### Exercise brief
Write out the data below exactly, from its first line to the line containing "white boat: 2 -> 5", that line included.
== Dataset records ==
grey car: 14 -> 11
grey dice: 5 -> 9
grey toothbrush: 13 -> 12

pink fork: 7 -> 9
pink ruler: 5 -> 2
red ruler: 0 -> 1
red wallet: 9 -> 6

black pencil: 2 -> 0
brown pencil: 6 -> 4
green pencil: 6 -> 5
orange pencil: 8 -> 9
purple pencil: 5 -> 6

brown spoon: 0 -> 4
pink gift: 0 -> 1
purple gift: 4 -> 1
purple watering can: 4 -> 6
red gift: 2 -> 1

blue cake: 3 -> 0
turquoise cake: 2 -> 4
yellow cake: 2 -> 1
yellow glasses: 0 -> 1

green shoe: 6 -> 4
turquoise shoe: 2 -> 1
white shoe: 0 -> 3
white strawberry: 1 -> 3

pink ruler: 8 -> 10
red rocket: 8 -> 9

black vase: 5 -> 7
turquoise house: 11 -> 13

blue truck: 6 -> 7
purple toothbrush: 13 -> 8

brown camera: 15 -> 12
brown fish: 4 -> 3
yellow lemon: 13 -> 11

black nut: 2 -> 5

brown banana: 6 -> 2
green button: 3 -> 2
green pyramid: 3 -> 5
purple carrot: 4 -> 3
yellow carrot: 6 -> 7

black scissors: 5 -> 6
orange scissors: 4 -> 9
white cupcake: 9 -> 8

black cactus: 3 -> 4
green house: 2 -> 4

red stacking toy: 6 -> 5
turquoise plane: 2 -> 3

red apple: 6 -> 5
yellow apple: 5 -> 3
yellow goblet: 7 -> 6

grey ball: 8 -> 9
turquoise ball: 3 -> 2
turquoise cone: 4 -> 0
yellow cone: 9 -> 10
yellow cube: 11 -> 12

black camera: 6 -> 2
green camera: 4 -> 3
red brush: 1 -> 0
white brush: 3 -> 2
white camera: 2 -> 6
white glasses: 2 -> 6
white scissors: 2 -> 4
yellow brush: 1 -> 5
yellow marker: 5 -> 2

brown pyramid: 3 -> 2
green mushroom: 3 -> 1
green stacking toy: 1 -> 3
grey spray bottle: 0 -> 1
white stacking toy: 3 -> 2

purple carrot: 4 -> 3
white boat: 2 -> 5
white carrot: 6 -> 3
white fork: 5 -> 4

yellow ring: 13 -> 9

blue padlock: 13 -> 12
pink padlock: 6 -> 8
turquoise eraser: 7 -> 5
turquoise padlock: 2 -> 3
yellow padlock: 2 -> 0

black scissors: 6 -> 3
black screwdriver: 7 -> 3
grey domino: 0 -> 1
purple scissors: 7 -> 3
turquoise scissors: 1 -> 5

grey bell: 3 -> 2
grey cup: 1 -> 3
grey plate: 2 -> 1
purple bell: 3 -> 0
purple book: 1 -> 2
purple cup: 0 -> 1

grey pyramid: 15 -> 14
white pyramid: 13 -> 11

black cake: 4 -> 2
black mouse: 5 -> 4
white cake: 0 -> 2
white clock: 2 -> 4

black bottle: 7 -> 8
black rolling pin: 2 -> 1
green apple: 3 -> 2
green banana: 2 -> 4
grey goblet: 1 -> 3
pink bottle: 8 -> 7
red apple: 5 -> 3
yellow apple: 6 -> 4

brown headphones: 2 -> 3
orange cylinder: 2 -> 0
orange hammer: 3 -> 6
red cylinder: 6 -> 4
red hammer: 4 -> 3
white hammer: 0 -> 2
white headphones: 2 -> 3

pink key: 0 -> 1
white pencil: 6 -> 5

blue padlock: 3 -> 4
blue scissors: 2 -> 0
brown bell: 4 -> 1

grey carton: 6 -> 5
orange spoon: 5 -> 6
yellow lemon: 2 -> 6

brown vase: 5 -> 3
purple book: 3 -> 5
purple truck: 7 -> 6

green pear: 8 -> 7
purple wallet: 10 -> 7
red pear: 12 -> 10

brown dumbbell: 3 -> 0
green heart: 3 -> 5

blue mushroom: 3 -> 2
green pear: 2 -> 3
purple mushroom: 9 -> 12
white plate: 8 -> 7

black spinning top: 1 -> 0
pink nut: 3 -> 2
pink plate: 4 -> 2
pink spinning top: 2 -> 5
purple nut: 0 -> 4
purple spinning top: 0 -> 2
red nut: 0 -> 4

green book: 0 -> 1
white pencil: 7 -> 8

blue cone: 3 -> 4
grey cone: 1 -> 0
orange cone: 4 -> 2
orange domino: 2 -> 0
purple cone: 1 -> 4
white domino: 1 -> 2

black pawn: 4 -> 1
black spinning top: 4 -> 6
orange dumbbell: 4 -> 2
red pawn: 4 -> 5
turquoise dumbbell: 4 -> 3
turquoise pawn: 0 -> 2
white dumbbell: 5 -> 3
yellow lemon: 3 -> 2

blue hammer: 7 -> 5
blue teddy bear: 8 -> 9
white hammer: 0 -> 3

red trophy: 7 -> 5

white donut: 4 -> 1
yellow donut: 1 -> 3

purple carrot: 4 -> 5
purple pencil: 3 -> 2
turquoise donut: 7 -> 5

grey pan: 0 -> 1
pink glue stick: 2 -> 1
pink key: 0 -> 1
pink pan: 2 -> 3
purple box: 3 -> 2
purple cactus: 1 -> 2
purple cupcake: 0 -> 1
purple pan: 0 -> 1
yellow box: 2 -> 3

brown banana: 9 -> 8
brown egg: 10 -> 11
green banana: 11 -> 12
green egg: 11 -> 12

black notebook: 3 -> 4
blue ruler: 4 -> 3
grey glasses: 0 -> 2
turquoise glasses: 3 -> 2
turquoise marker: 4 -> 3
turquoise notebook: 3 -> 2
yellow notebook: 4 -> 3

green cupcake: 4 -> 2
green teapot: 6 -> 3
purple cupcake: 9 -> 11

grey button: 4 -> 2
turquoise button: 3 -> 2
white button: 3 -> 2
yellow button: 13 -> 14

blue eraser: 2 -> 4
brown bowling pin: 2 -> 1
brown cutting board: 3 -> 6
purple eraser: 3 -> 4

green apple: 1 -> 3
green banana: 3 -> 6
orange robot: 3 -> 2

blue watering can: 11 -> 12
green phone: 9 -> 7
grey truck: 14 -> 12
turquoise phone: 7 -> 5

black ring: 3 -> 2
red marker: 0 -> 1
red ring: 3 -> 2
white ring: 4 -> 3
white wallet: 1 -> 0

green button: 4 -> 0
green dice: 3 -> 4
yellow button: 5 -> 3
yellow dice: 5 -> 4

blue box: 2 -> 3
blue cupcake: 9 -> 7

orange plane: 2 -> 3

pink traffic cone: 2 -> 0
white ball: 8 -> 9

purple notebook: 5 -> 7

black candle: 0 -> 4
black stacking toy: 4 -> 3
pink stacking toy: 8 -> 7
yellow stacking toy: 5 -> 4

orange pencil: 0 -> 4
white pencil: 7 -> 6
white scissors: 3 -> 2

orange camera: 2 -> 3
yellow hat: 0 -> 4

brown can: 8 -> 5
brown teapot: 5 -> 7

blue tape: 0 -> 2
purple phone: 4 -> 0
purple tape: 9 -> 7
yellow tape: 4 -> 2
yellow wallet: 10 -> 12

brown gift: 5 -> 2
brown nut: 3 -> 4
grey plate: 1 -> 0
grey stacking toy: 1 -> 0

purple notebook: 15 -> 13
===
### Answer to this exercise
grey car: 14 -> 11
grey dice: 5 -> 9
grey toothbrush: 13 -> 12

pink fork: 7 -> 9
pink ruler: 5 -> 2
red ruler: 0 -> 1
red wallet: 9 -> 6

black pencil: 2 -> 0
brown pencil: 6 -> 4
green pencil: 6 -> 5
orange pencil: 8 -> 9
purple pencil: 5 -> 6

brown spoon: 0 -> 4
pink gift: 0 -> 1
purple gift: 4 -> 1
purple watering can: 4 -> 6
red gift: 2 -> 1

blue cake: 3 -> 0
turquoise cake: 2 -> 4
yellow cake: 2 -> 1
yellow glasses: 0 -> 1

green shoe: 6 -> 4
turquoise shoe: 2 -> 1
white shoe: 0 -> 3
white strawberry: 1 -> 3

pink ruler: 8 -> 10
red rocket: 8 -> 9

black vase: 5 -> 7
turquoise house: 11 -> 13

blue truck: 6 -> 7
purple toothbrush: 13 -> 8

brown camera: 15 -> 12
brown fish: 4 -> 3
yellow lemon: 13 -> 11

black nut: 2 -> 5

brown banana: 6 -> 2
green button: 3 -> 2
green pyramid: 3 -> 5
purple carrot: 4 -> 3
yellow carrot: 6 -> 7

black scissors: 5 -> 6
orange scissors: 4 -> 9
white cupcake: 9 -> 8

black cactus: 3 -> 4
green house: 2 -> 4

red stacking toy: 6 -> 5
turquoise plane: 2 -> 3

red apple: 6 -> 5
yellow apple: 5 -> 3
yellow goblet: 7 -> 6

grey ball: 8 -> 9
turquoise ball: 3 -> 2
turquoise cone: 4 -> 0
yellow cone: 9 -> 10
yellow cube: 11 -> 12

black camera: 6 -> 2
green camera: 4 -> 3
red brush: 1 -> 0
white brush: 3 -> 2
white camera: 2 -> 6
white glasses: 2 -> 6
white scissors: 2 -> 4
yellow brush: 1 -> 5
yellow marker: 5 -> 2

brown pyramid: 3 -> 2
green mushroom: 3 -> 1
green stacking toy: 1 -> 3
grey spray bottle: 0 -> 1
white stacking toy: 3 -> 2

purple carrot: 4 -> 3
white boat: 2 -> 5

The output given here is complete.